START Dataset

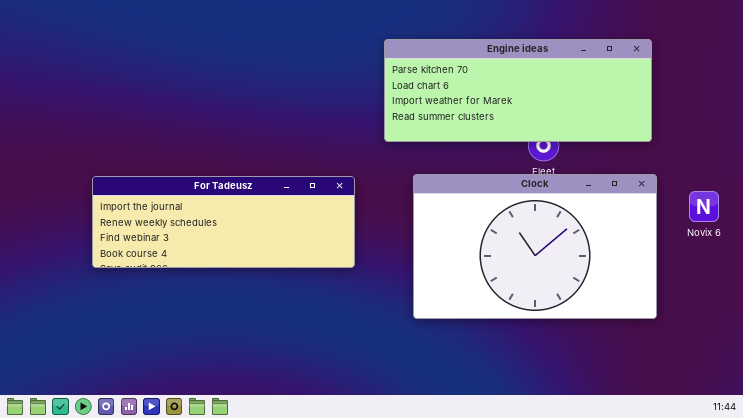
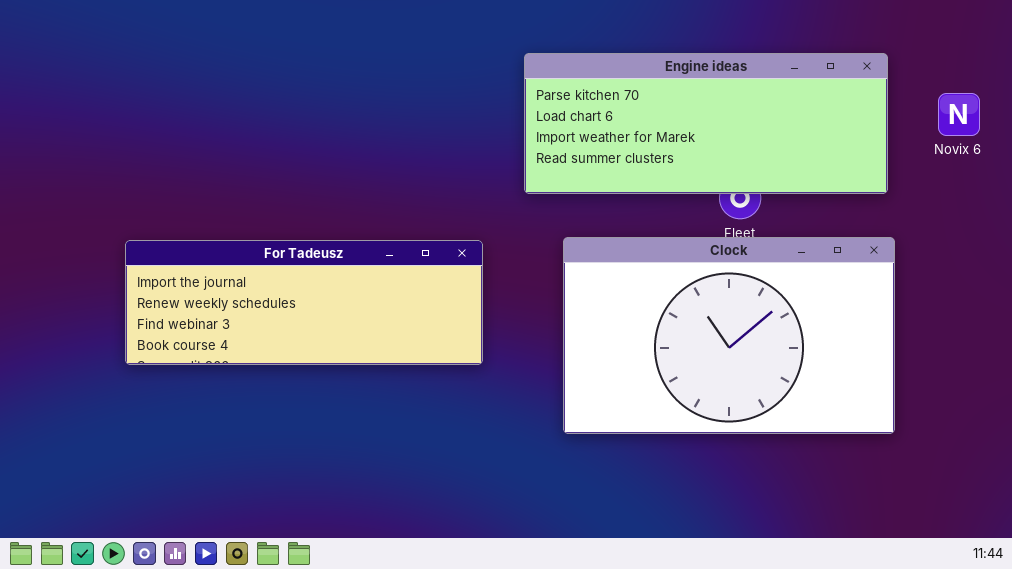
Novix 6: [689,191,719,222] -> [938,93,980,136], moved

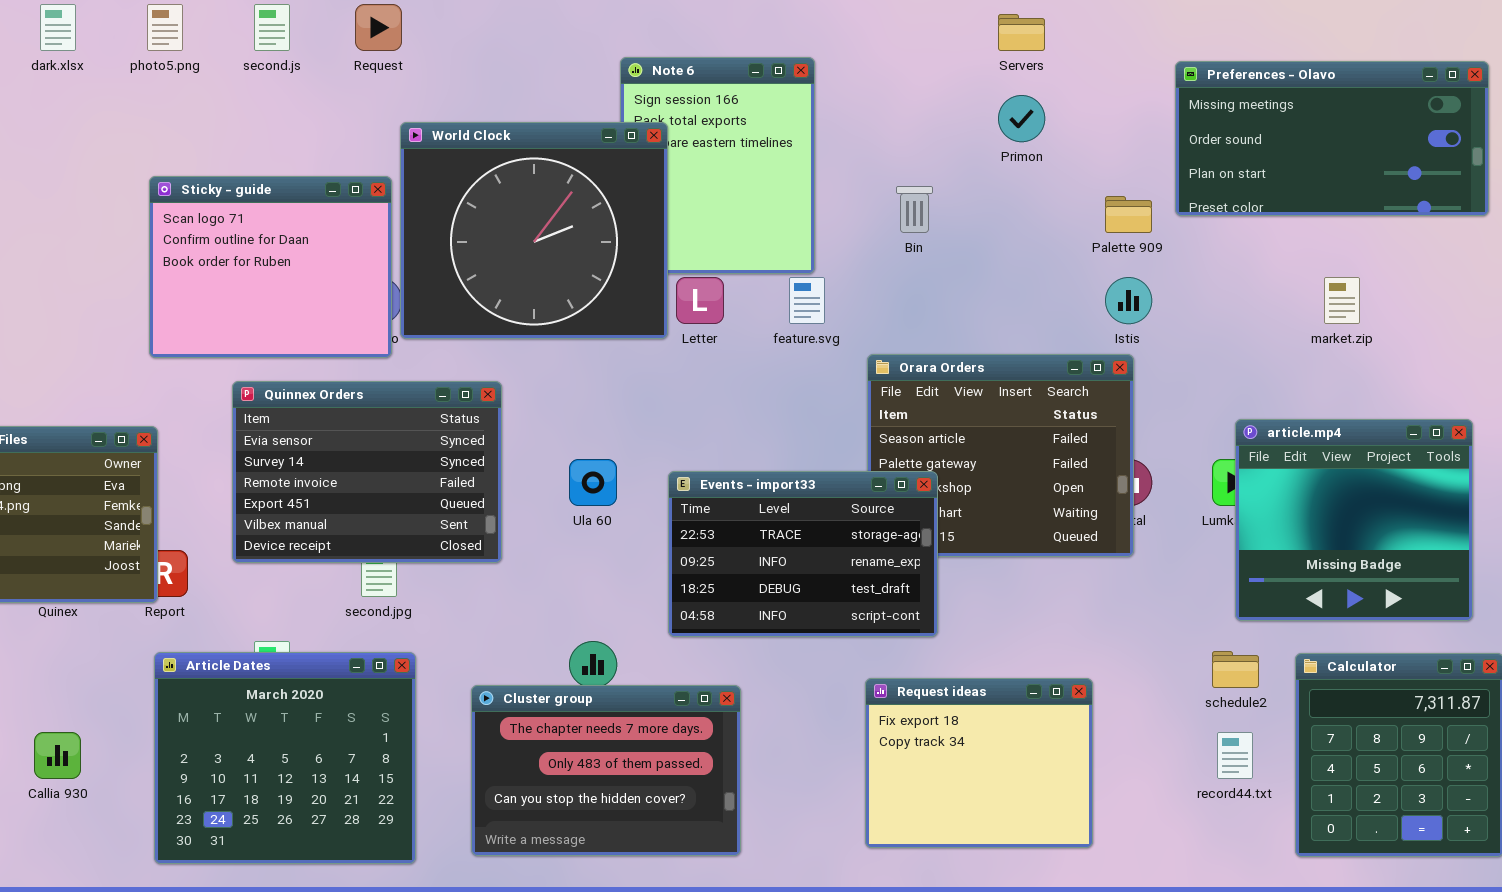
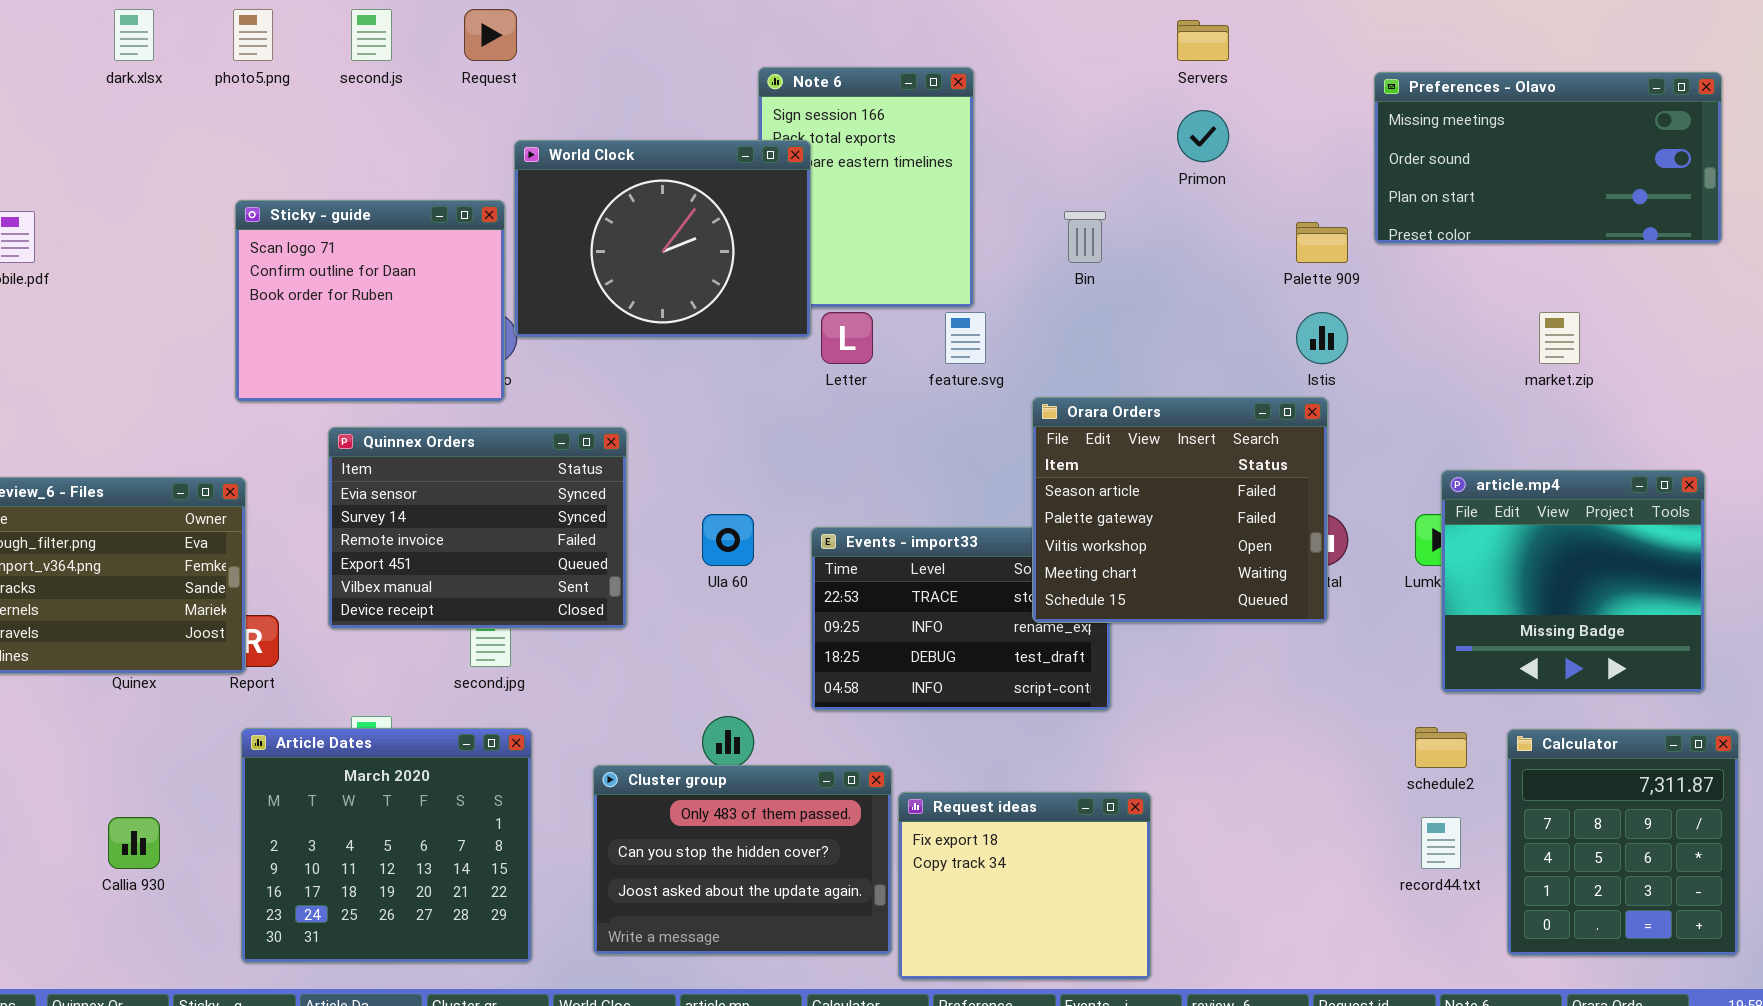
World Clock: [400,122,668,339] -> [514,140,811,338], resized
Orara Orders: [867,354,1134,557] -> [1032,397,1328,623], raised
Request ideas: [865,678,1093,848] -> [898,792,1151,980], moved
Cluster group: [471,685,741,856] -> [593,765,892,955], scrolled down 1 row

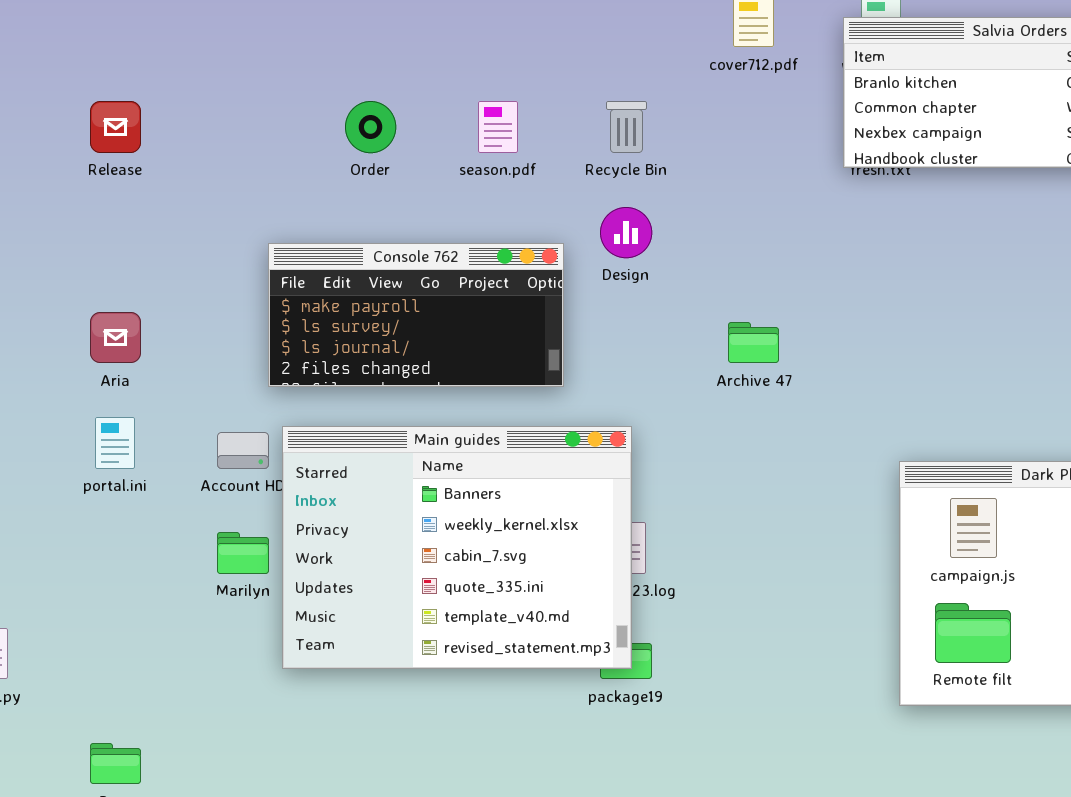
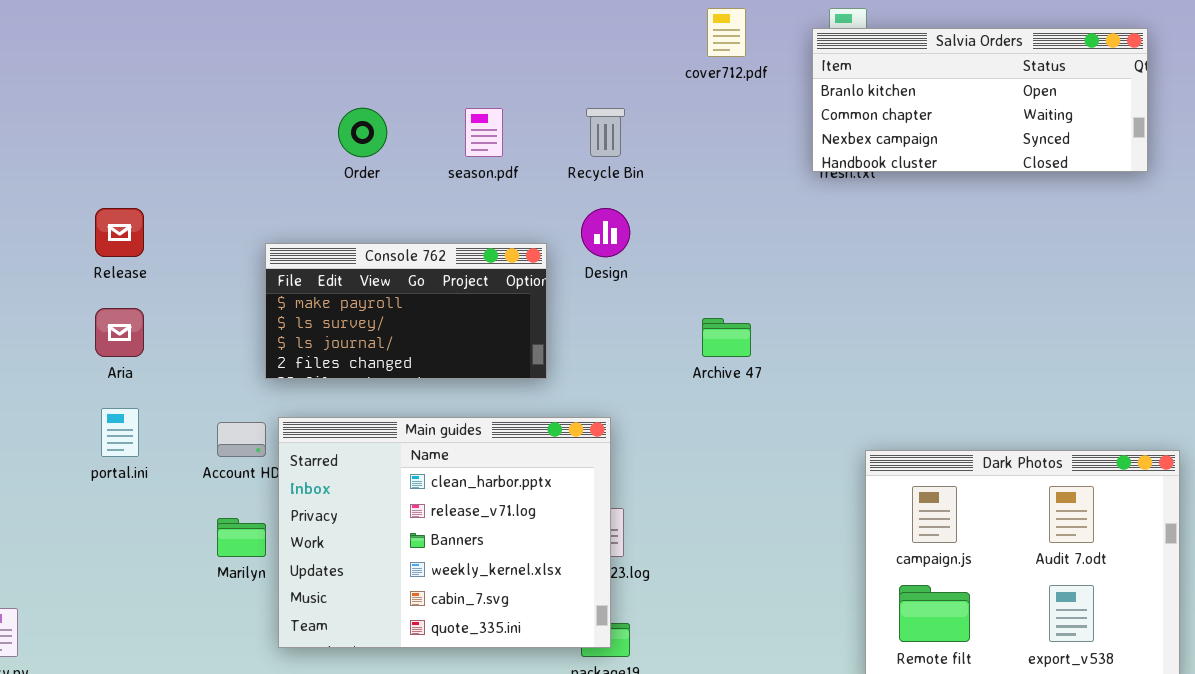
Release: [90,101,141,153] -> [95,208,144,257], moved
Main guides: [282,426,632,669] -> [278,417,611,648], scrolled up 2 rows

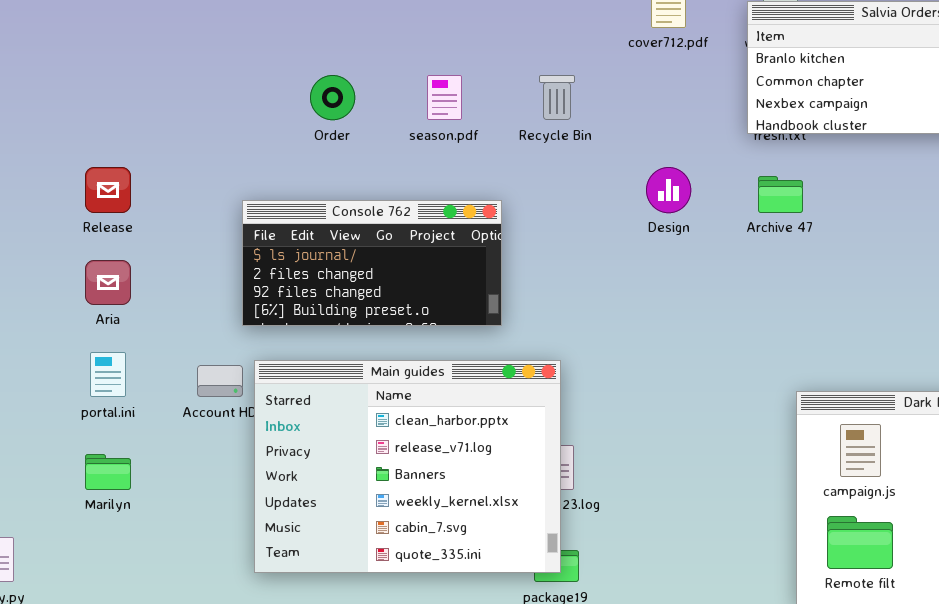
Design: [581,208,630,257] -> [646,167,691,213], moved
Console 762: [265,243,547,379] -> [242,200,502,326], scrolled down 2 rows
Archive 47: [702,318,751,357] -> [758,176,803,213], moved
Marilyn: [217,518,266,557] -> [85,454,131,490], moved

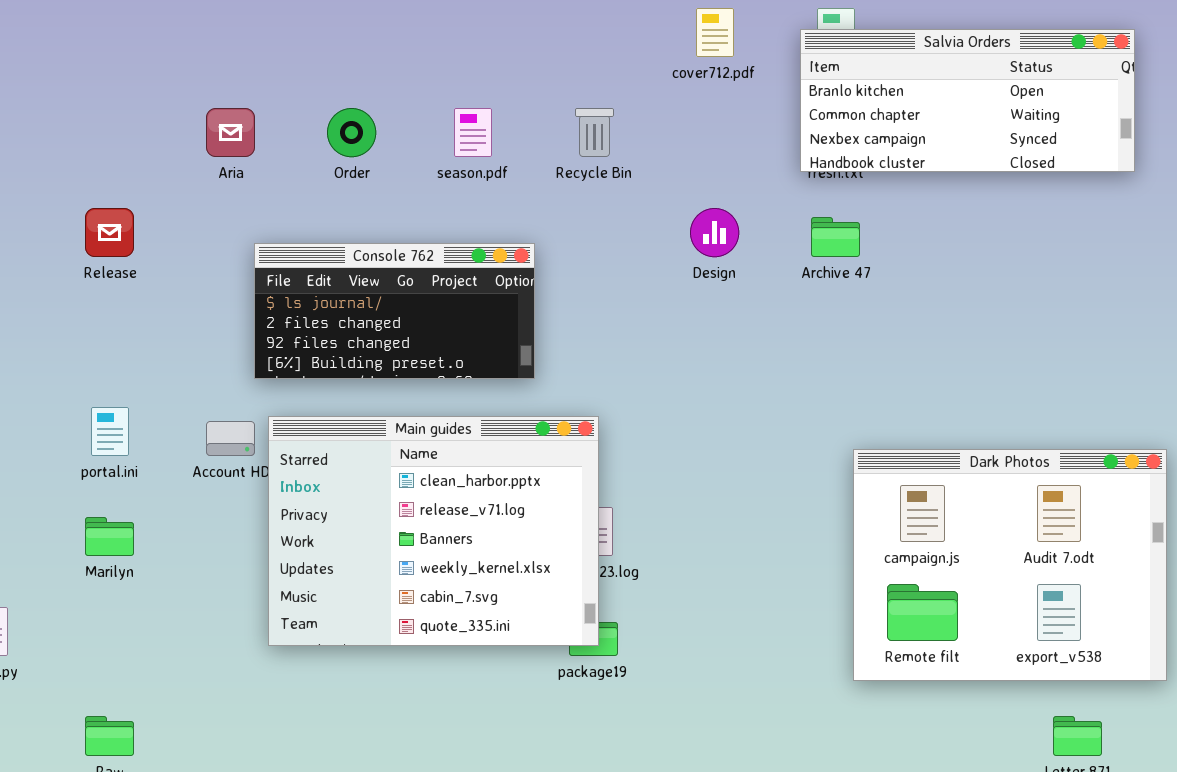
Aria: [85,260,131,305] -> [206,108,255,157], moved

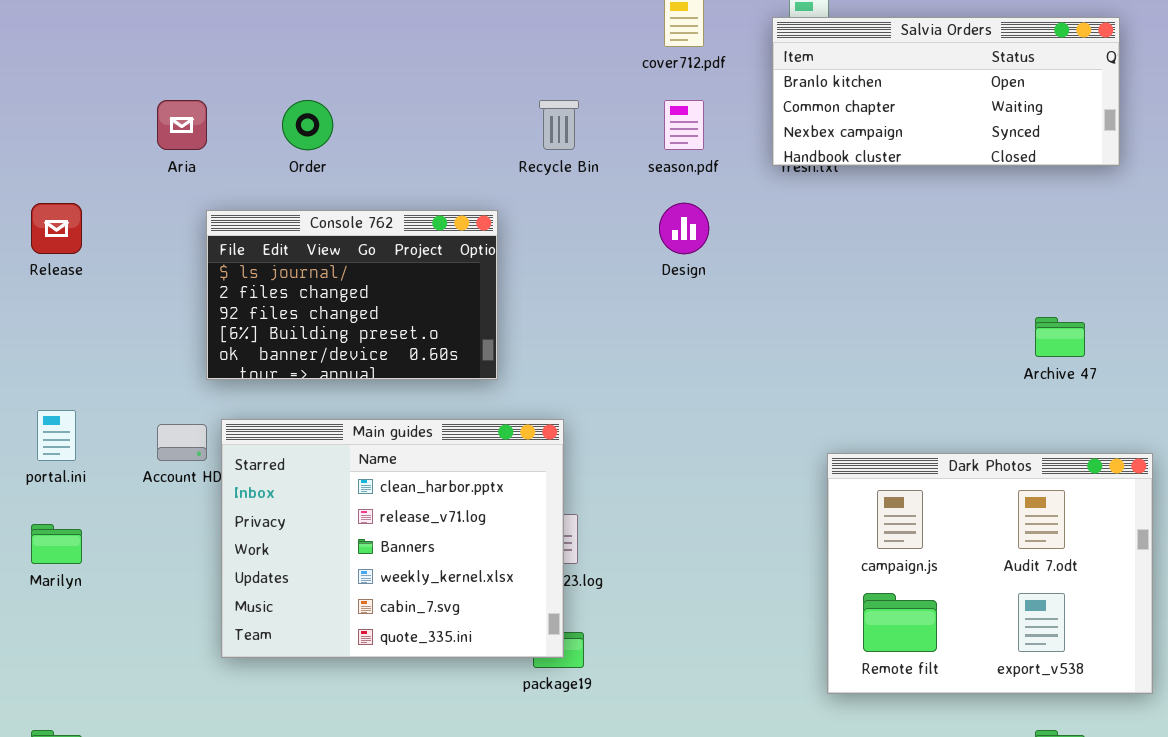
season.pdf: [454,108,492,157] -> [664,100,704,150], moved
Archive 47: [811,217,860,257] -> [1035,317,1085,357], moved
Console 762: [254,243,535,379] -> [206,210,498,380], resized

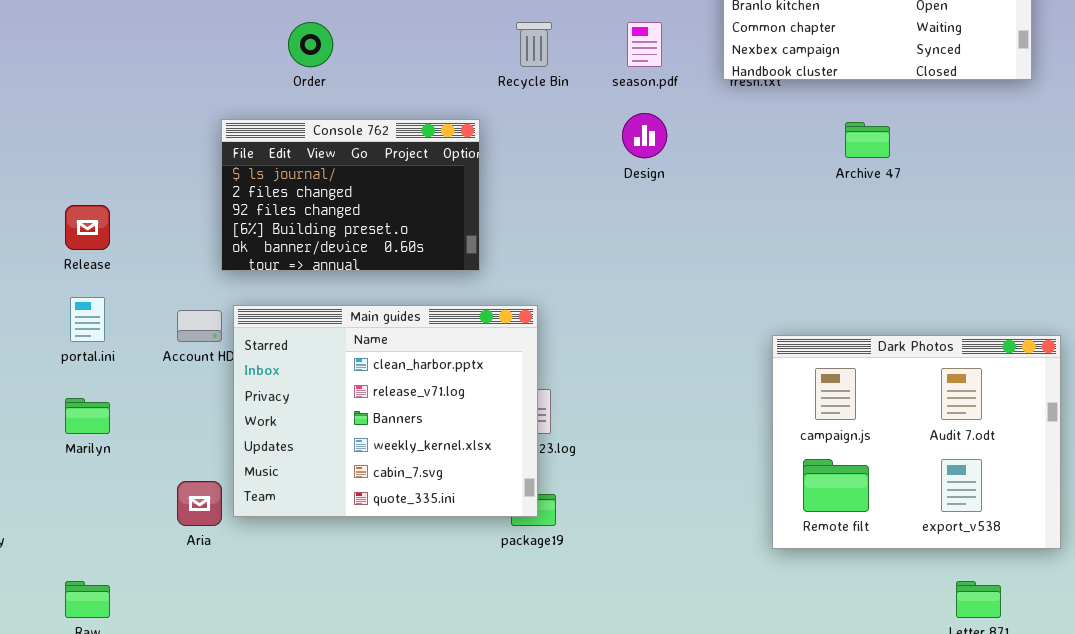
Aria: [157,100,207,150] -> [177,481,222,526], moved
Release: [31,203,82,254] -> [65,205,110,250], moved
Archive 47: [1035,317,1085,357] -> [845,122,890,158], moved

END Dataset

● **Task to carry out**
Determine how many lines above have the string "Aria" and output nothing besides the count.

● **Solution for this exercise**
2